- **To do**:
Give back the entries exactly as they read, leaving each image out.

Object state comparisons
Segment Open

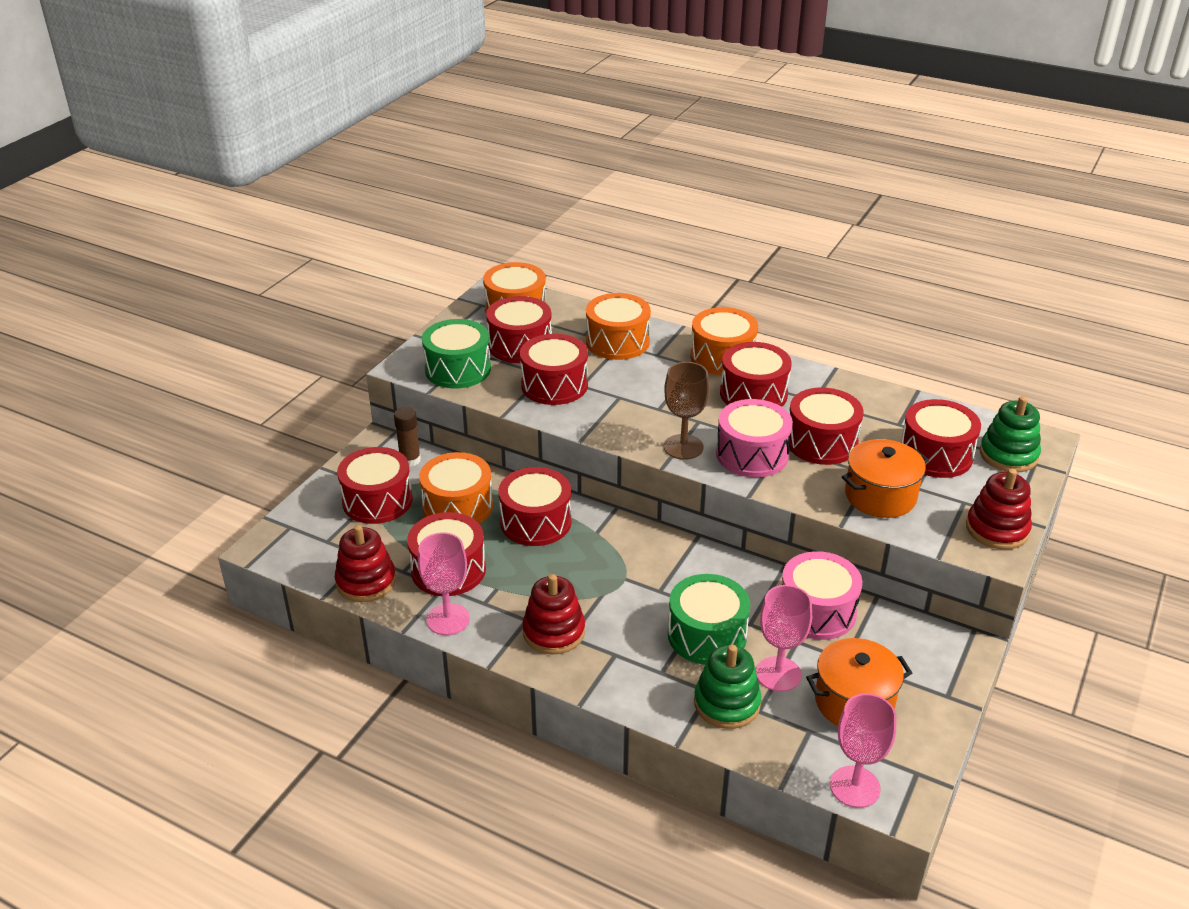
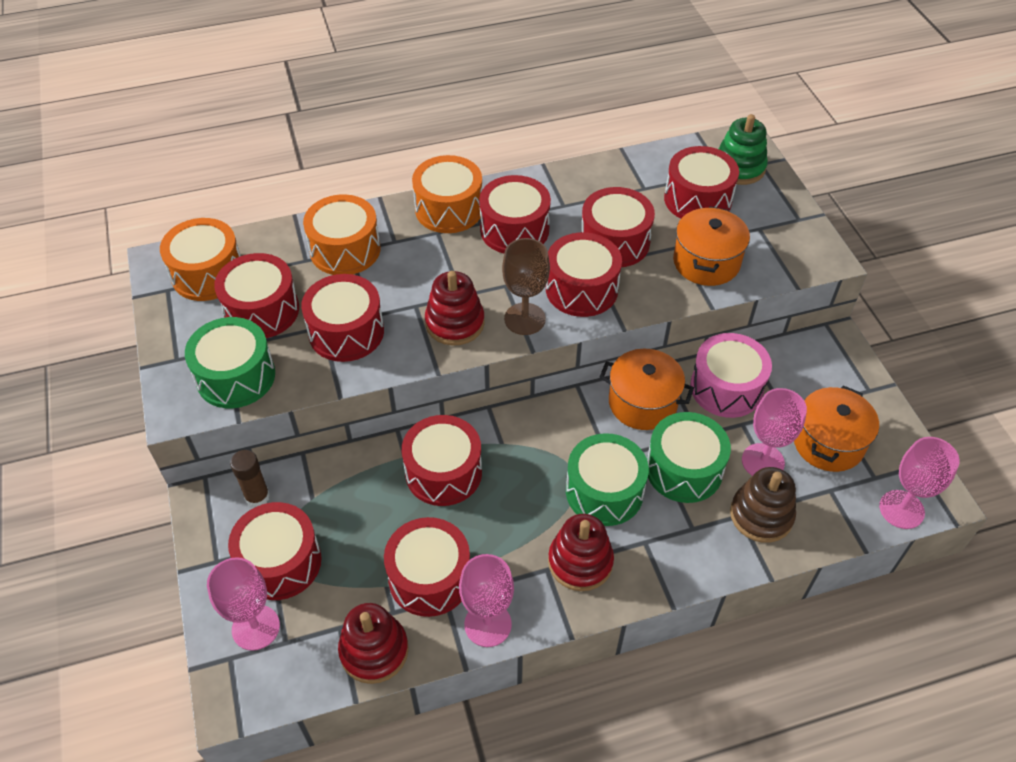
camera: 45 degrees left, 15 degrees up
(321, 522) = (256, 627): none -> pink goblet
(457, 506) = (360, 510): orange drum -> none
(628, 606) = (604, 491): none -> green drum
(727, 703) = (761, 515): green stacking toy -> brown stacking toy
(734, 576) = (642, 403): none -> orange pot
(752, 454) = (581, 289): pink drum -> red drum
(997, 529) = (802, 237): red stacking toy -> red stacking toy (455, 323)

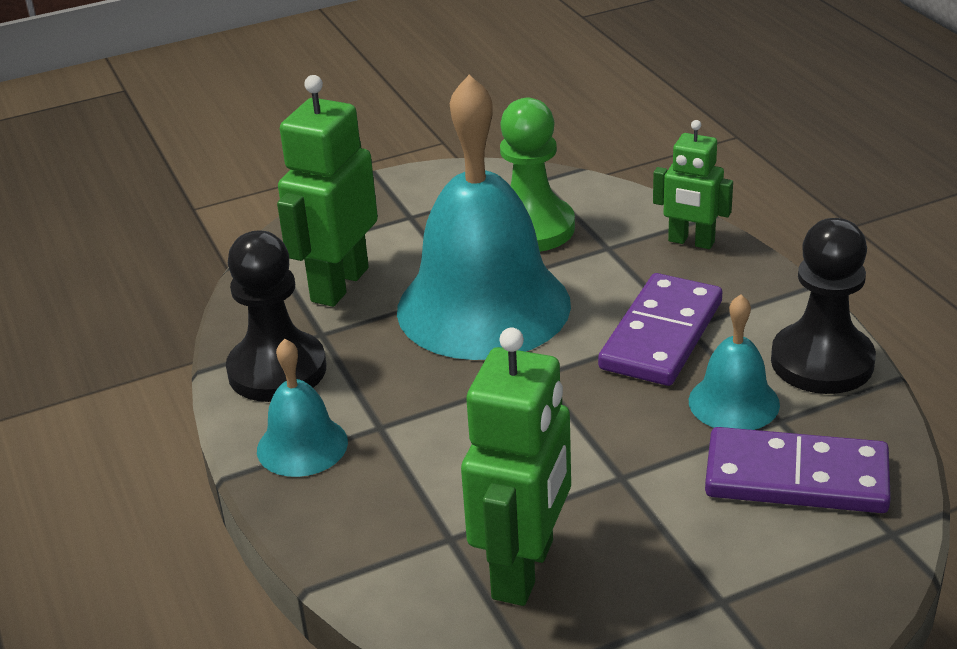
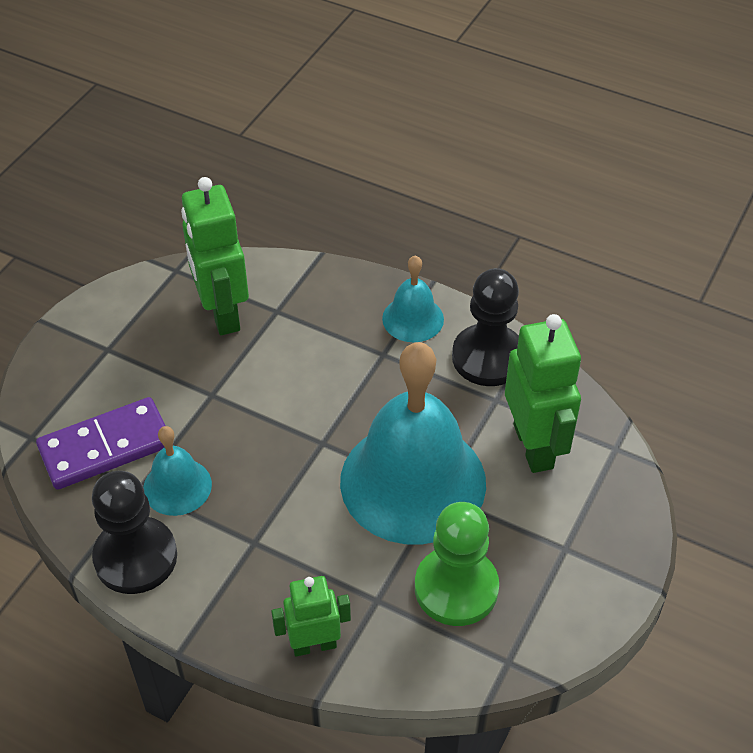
camera: 140 degrees right, 15 degrees up
(662, 335) = (265, 522): purple domino -> none

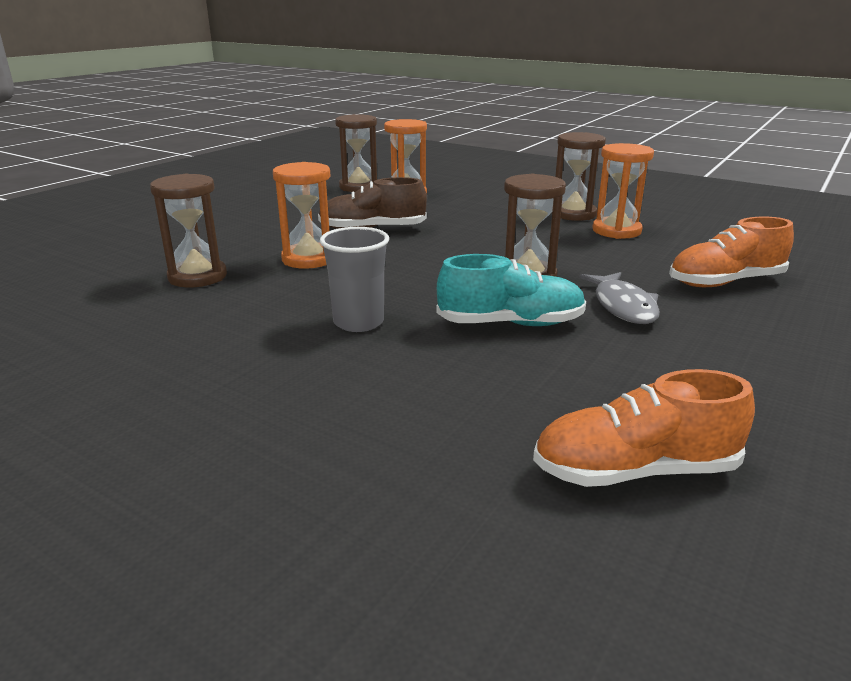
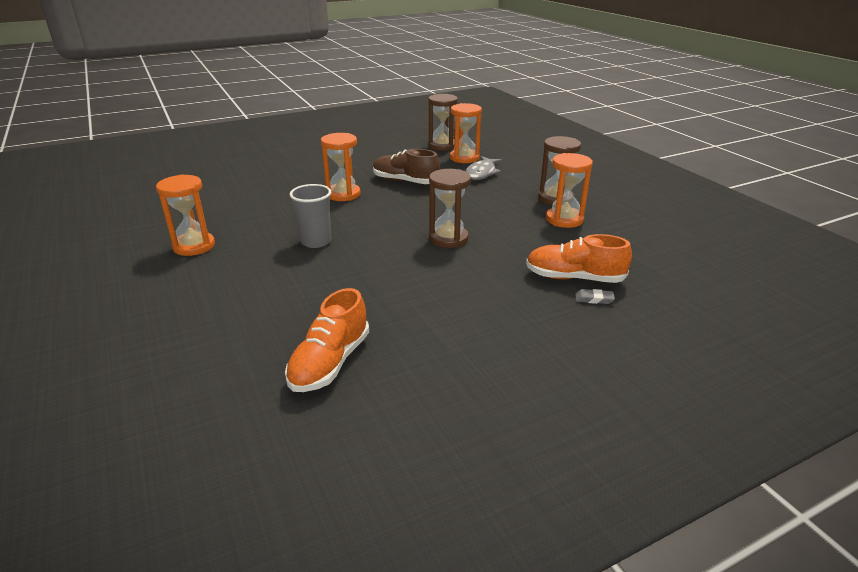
camera: 30 degrees right, 5 degrees up
(156, 380) = (194, 246): none -> orange hourglass
(197, 277) = (276, 192): brown hourglass -> none
(510, 323) = (392, 266): turquoise shoe -> none
(623, 306) = (475, 274): grey fish -> grey fish (481, 173)
(635, 471) = (330, 363): orange shoe -> orange shoe turned 90 degrees counterclockwise
(779, 297) = (594, 299): none -> grey eraser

Segment Closed

- **Expected answer**:
camera: 45 degrees left, 15 degrees up
(321, 522) = (256, 627): none -> pink goblet
(457, 506) = (360, 510): orange drum -> none
(628, 606) = (604, 491): none -> green drum
(727, 703) = (761, 515): green stacking toy -> brown stacking toy
(734, 576) = (642, 403): none -> orange pot
(752, 454) = (581, 289): pink drum -> red drum
(997, 529) = (802, 237): red stacking toy -> red stacking toy (455, 323)

camera: 140 degrees right, 15 degrees up
(662, 335) = (265, 522): purple domino -> none

camera: 30 degrees right, 5 degrees up
(156, 380) = (194, 246): none -> orange hourglass
(197, 277) = (276, 192): brown hourglass -> none
(510, 323) = (392, 266): turquoise shoe -> none
(623, 306) = (475, 274): grey fish -> grey fish (481, 173)
(635, 471) = (330, 363): orange shoe -> orange shoe turned 90 degrees counterclockwise
(779, 297) = (594, 299): none -> grey eraser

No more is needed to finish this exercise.